------ Provided information ------

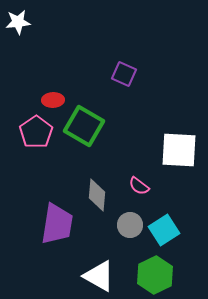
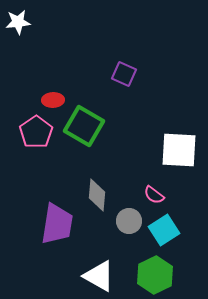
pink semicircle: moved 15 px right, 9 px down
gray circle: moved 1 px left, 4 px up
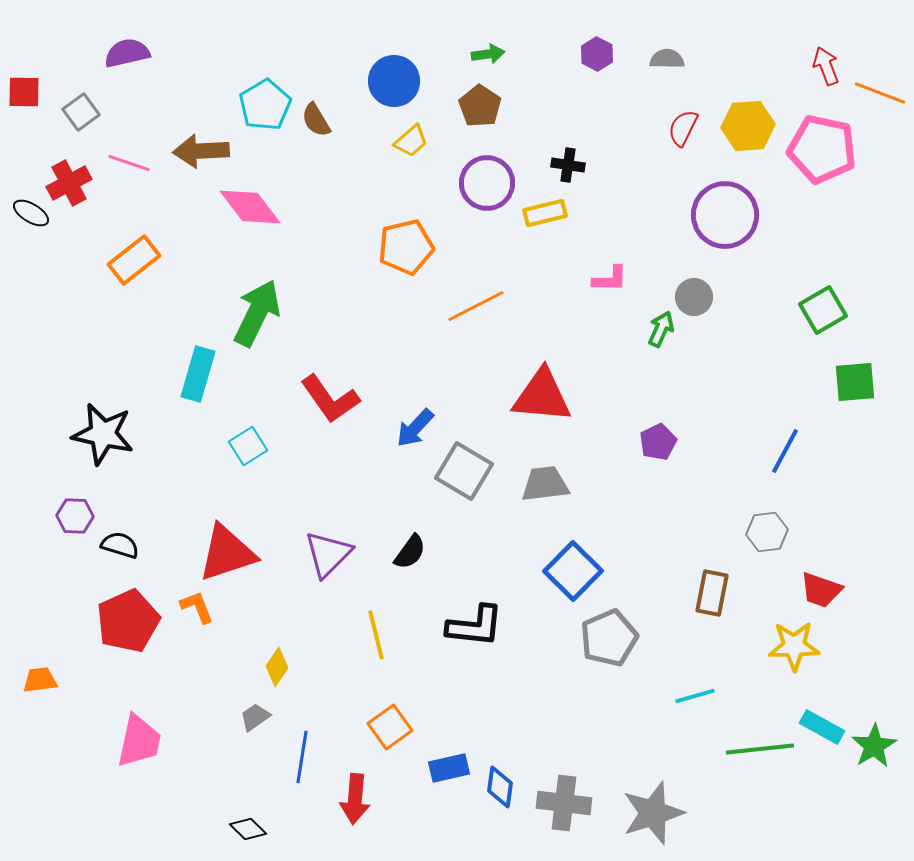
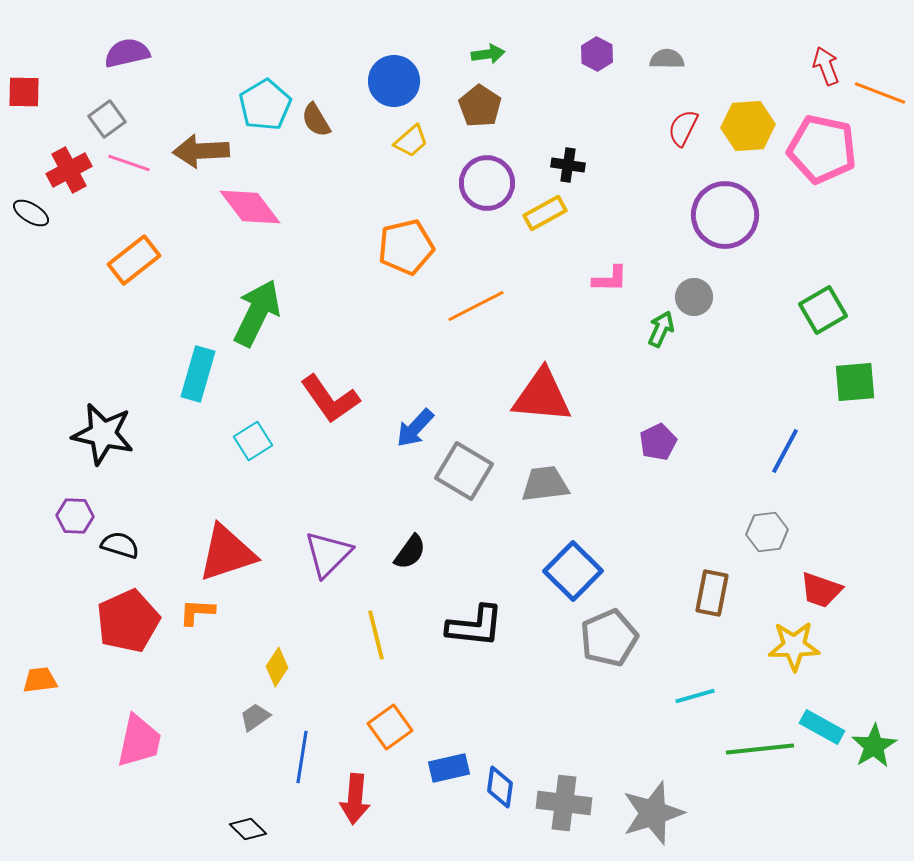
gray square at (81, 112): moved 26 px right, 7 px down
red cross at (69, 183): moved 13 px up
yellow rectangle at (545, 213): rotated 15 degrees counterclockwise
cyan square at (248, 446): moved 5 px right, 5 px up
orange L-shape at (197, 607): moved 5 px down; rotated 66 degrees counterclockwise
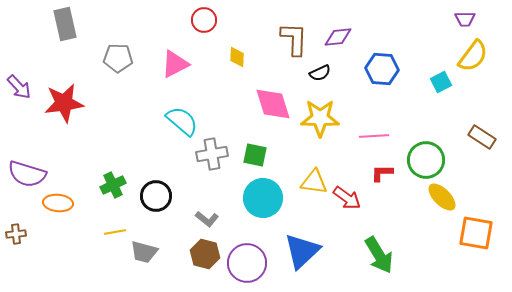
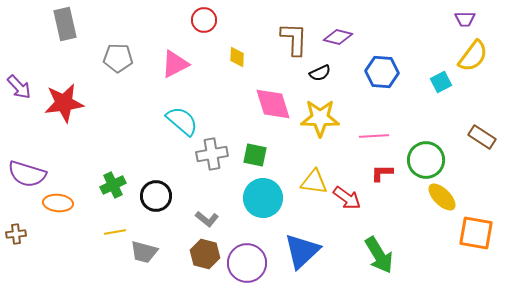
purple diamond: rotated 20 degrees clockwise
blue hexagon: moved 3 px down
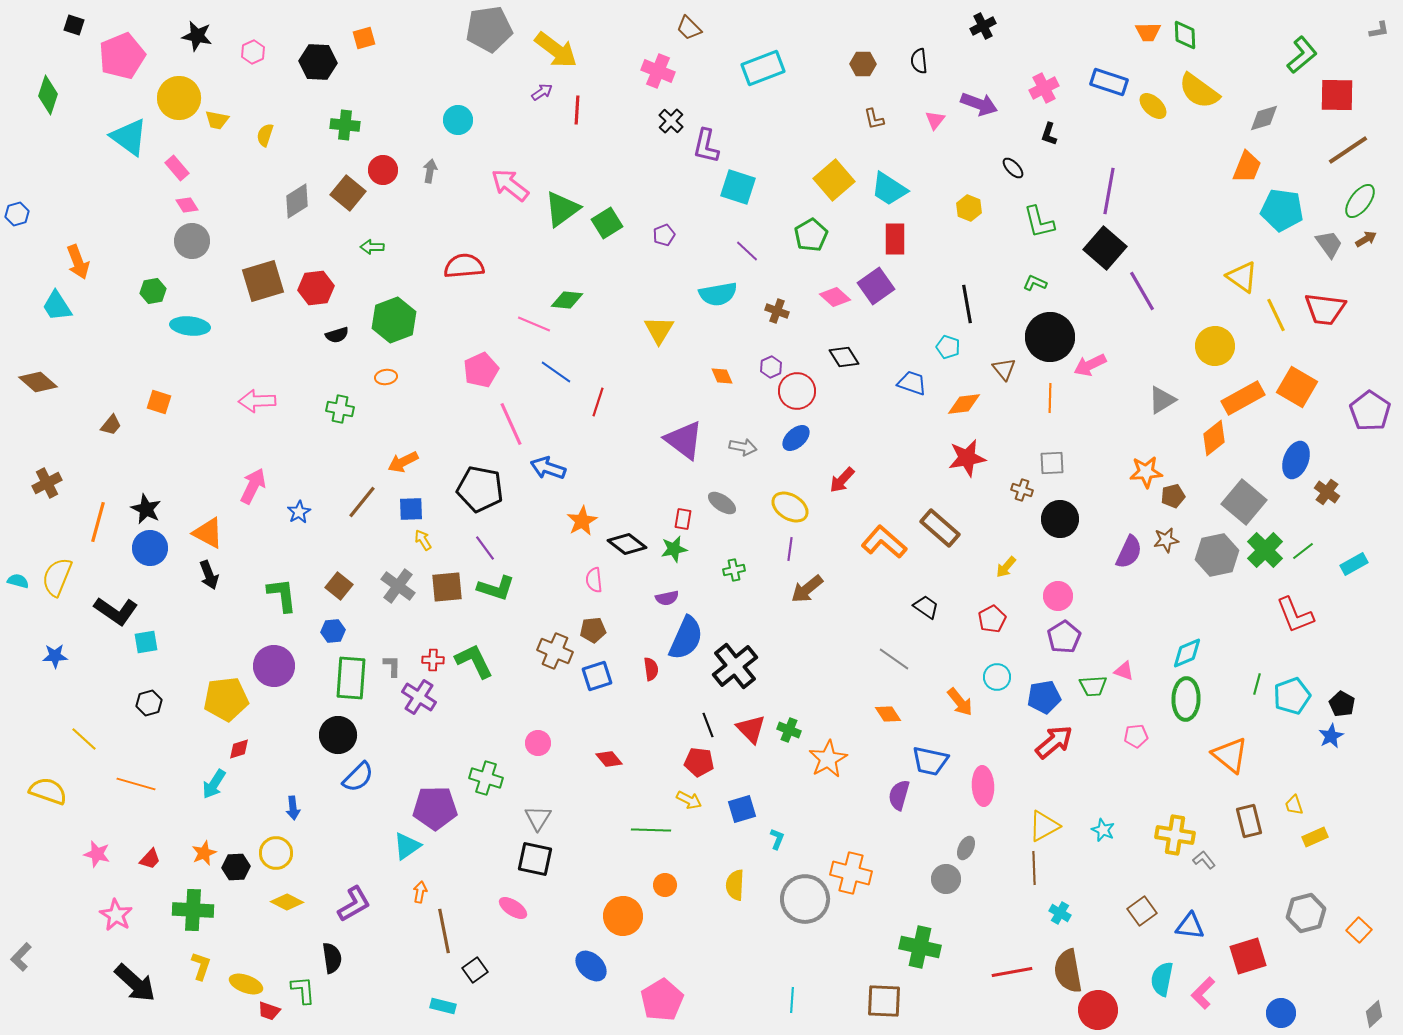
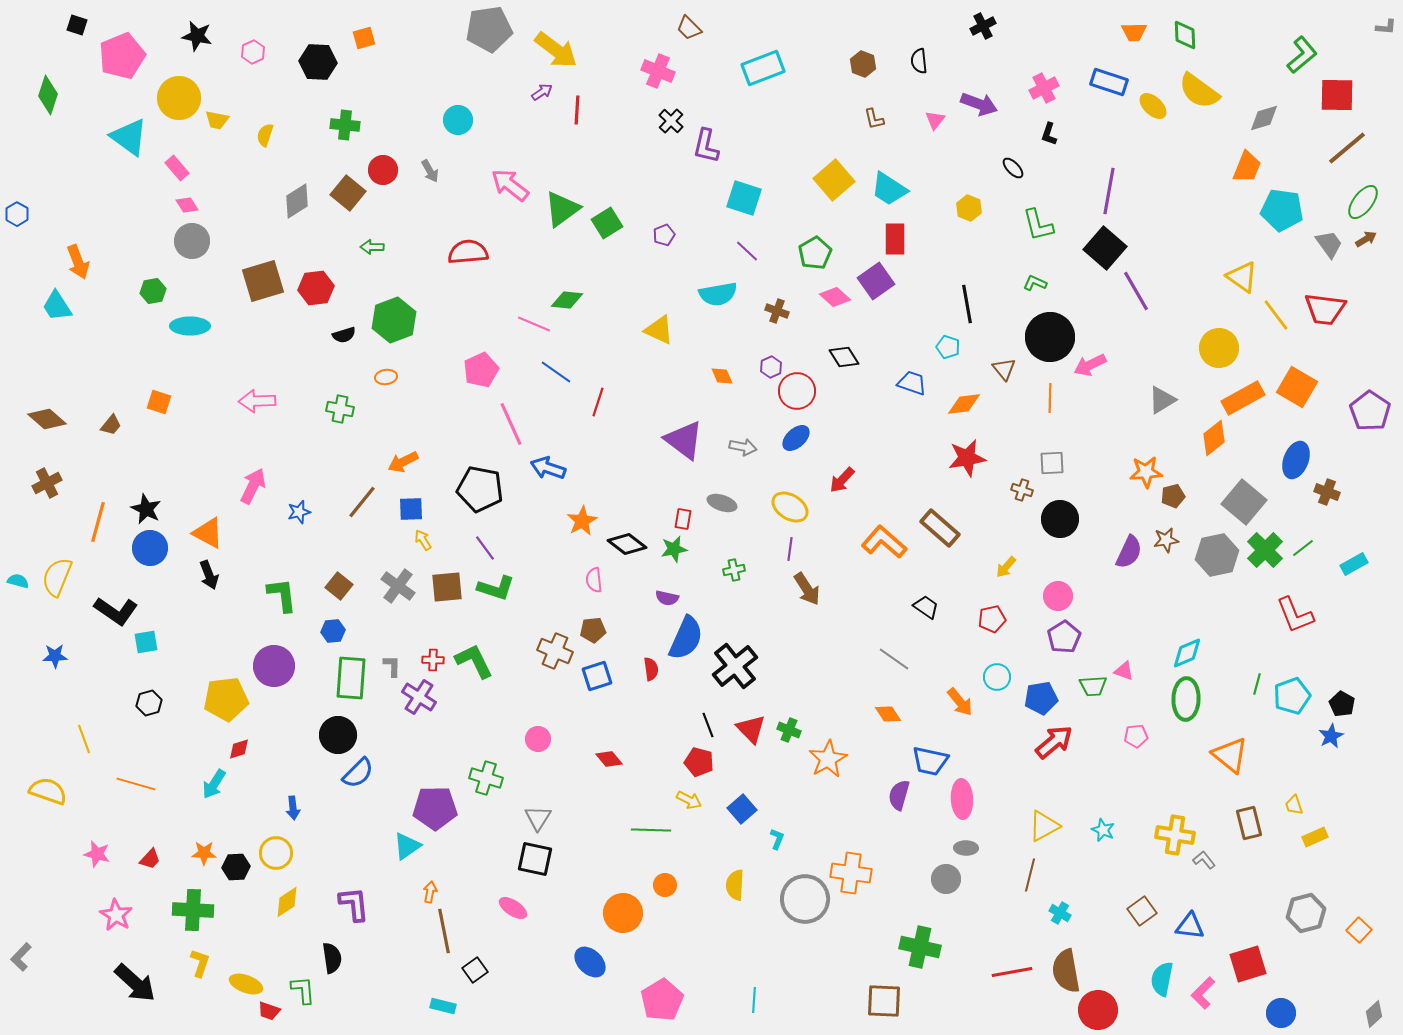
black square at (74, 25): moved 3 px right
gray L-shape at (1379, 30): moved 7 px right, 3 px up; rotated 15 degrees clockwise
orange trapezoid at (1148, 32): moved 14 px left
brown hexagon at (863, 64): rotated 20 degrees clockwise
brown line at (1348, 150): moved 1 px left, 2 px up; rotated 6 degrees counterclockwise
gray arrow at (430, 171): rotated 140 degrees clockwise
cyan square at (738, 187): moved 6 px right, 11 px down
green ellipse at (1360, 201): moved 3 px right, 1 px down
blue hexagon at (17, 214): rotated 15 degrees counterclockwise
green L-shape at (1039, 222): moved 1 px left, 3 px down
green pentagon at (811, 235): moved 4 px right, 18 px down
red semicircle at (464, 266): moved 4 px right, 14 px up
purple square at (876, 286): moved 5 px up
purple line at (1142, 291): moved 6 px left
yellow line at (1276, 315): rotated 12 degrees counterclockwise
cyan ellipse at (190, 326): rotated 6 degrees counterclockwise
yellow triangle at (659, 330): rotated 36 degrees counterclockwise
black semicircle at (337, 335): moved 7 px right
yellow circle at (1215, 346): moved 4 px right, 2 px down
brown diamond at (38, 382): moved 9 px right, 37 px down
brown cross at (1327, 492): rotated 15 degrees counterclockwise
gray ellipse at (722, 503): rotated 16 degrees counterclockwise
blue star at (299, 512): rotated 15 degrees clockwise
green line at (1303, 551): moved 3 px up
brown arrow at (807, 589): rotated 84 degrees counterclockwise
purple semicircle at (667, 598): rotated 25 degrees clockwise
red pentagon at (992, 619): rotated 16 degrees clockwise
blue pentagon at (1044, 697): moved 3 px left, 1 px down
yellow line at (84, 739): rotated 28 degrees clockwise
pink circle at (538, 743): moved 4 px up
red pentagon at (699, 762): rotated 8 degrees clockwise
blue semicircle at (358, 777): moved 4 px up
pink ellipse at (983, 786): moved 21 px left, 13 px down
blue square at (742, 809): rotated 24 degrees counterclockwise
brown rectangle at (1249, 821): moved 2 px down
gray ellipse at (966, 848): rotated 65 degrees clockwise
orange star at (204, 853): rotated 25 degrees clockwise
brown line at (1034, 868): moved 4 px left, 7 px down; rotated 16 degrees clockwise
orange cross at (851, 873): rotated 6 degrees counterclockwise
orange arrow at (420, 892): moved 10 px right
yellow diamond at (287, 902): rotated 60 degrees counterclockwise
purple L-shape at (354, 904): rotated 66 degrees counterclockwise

------

What this task involves
Check each line of the entries for the word "pentagon", then state the count alone.

Answer section
4